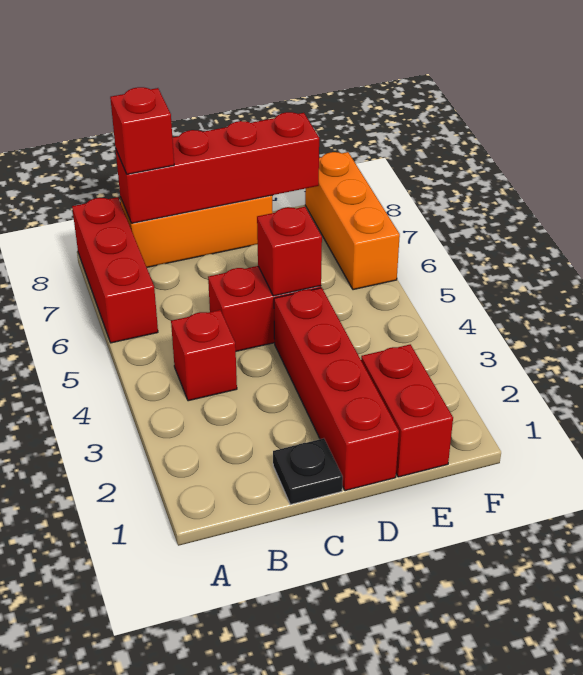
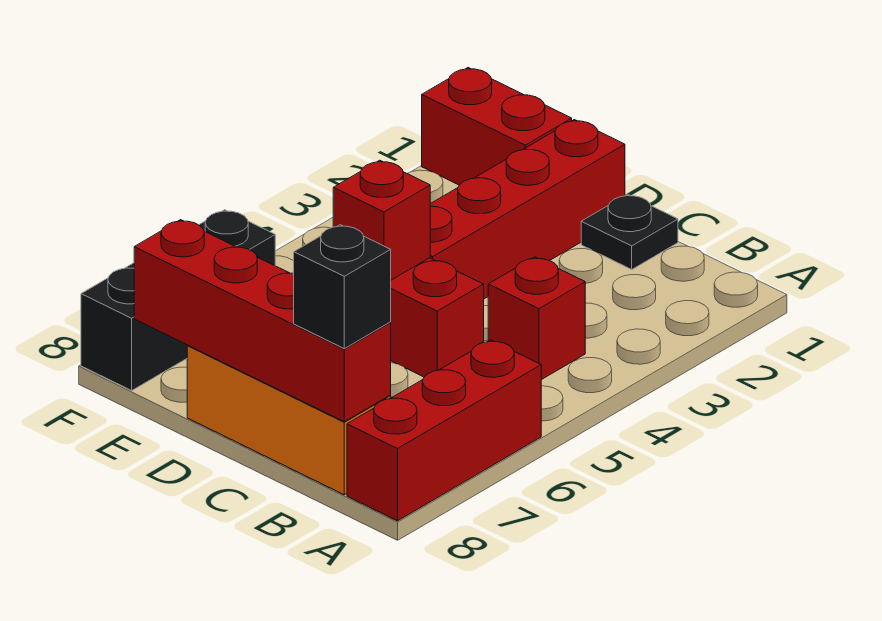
red brick B8 level 3 -> black brick B8 level 3
red brick E1:E2 level 1 -> red brick E1:F1 level 1
orange brick F6:F8 level 1 -> black brick F6:F8 level 1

◆ ◆ ◆ ◆ ◆ ◆ ◆

• _Your instructions_
Without the pictures, transcribe the listing exactly as it stands.

• _Exercise output_
red brick B8 level 3 -> black brick B8 level 3
red brick E1:E2 level 1 -> red brick E1:F1 level 1
orange brick F6:F8 level 1 -> black brick F6:F8 level 1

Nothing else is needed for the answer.